Spatial object tracking data:
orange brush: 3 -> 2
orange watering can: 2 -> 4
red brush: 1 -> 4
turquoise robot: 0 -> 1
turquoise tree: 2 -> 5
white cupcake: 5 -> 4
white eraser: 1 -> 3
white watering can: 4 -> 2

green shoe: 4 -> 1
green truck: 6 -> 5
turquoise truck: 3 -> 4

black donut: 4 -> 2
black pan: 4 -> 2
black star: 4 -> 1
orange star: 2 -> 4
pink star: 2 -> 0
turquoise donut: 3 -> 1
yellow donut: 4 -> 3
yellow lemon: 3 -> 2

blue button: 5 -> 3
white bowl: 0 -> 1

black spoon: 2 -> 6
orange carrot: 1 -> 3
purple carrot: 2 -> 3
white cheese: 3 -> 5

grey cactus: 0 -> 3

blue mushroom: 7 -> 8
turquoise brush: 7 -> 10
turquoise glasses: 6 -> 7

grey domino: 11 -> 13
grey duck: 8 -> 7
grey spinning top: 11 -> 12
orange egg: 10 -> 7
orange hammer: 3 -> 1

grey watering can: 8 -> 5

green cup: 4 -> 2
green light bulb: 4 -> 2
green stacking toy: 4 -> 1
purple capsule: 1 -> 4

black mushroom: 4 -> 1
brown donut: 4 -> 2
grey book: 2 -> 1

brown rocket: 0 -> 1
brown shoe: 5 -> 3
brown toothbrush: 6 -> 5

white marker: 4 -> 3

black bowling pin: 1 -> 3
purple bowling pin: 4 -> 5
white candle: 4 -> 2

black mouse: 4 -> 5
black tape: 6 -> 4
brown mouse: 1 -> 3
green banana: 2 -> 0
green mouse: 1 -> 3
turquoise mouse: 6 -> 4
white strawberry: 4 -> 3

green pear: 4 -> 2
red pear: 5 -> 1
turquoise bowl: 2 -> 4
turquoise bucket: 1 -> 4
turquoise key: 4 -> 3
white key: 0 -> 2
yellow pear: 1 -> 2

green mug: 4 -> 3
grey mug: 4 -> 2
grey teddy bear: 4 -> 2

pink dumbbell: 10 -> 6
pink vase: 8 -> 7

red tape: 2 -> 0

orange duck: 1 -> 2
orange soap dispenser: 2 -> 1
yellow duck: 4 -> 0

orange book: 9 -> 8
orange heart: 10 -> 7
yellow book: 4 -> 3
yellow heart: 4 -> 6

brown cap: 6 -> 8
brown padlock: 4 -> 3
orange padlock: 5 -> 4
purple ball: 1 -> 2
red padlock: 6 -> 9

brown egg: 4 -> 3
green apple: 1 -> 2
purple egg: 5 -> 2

--- ACTIVITY ---
Extract every line from the one containing "orange hammer: 3 -> 1" through the last line of the data, inclusive, exactly as written.

--- RESPONSE TO THE EXERCISE ---
orange hammer: 3 -> 1

grey watering can: 8 -> 5

green cup: 4 -> 2
green light bulb: 4 -> 2
green stacking toy: 4 -> 1
purple capsule: 1 -> 4

black mushroom: 4 -> 1
brown donut: 4 -> 2
grey book: 2 -> 1

brown rocket: 0 -> 1
brown shoe: 5 -> 3
brown toothbrush: 6 -> 5

white marker: 4 -> 3

black bowling pin: 1 -> 3
purple bowling pin: 4 -> 5
white candle: 4 -> 2

black mouse: 4 -> 5
black tape: 6 -> 4
brown mouse: 1 -> 3
green banana: 2 -> 0
green mouse: 1 -> 3
turquoise mouse: 6 -> 4
white strawberry: 4 -> 3

green pear: 4 -> 2
red pear: 5 -> 1
turquoise bowl: 2 -> 4
turquoise bucket: 1 -> 4
turquoise key: 4 -> 3
white key: 0 -> 2
yellow pear: 1 -> 2

green mug: 4 -> 3
grey mug: 4 -> 2
grey teddy bear: 4 -> 2

pink dumbbell: 10 -> 6
pink vase: 8 -> 7

red tape: 2 -> 0

orange duck: 1 -> 2
orange soap dispenser: 2 -> 1
yellow duck: 4 -> 0

orange book: 9 -> 8
orange heart: 10 -> 7
yellow book: 4 -> 3
yellow heart: 4 -> 6

brown cap: 6 -> 8
brown padlock: 4 -> 3
orange padlock: 5 -> 4
purple ball: 1 -> 2
red padlock: 6 -> 9

brown egg: 4 -> 3
green apple: 1 -> 2
purple egg: 5 -> 2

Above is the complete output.